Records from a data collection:
○ ○ ○ ○ ○

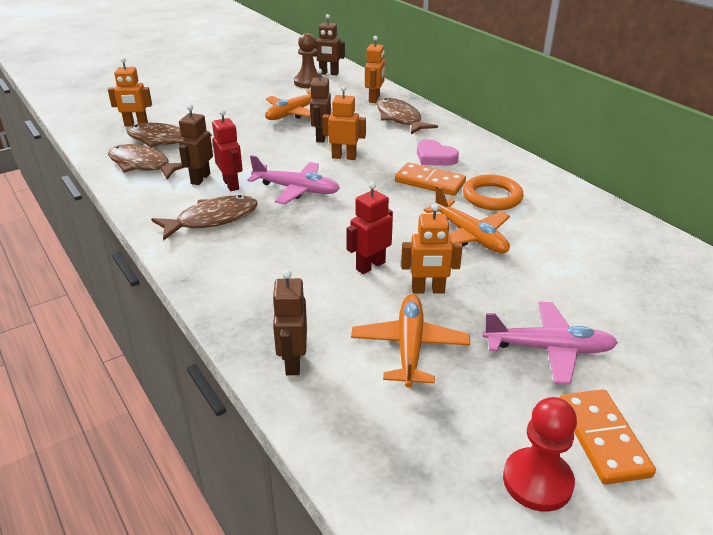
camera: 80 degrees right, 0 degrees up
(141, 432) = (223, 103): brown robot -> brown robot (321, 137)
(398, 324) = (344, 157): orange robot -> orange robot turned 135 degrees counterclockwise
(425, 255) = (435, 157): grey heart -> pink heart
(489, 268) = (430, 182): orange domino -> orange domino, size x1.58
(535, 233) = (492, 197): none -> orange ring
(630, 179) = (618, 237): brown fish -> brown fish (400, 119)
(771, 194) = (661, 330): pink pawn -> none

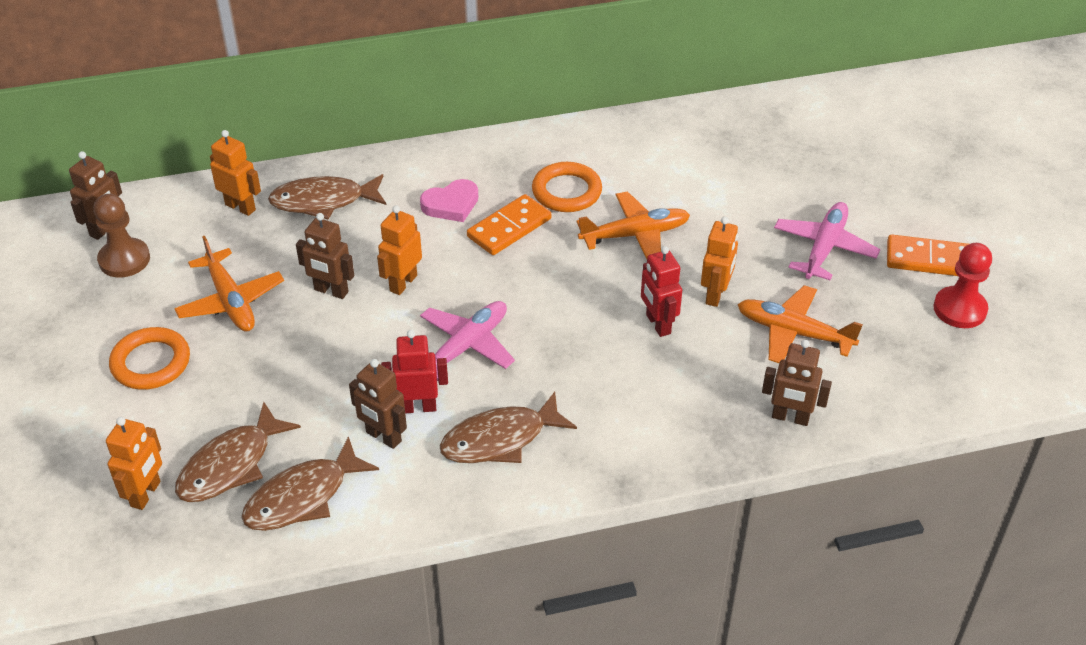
camera: 70 degrees left, 10 degrees up
(212, 219) = (500, 439): brown fish -> brown fish turned 105 degrees counterclockwise
(234, 105) = (151, 363): none -> orange ring

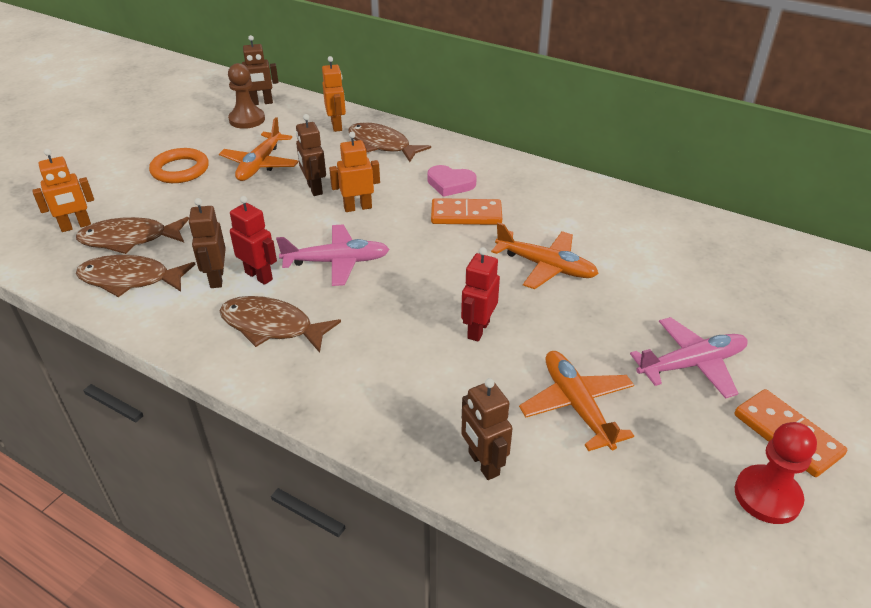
camera: 45 degrees right, 5 degrees down
(566, 191) = (535, 216): orange ring -> none
(715, 295) = (550, 339): orange robot -> none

○ ○ ○ ○ ○

* _GOAL OF THE EXERCISE_: Please repeat exactly the lines from the one containing "(535, 233) = (492, 197): none -> orange ring" through the last line of the records, both included, and leave out the pictures.

* _ANSWER TO THIS EXERCISE_:
(535, 233) = (492, 197): none -> orange ring
(630, 179) = (618, 237): brown fish -> brown fish (400, 119)
(771, 194) = (661, 330): pink pawn -> none

camera: 70 degrees left, 10 degrees up
(212, 219) = (500, 439): brown fish -> brown fish turned 105 degrees counterclockwise
(234, 105) = (151, 363): none -> orange ring

camera: 45 degrees right, 5 degrees down
(566, 191) = (535, 216): orange ring -> none
(715, 295) = (550, 339): orange robot -> none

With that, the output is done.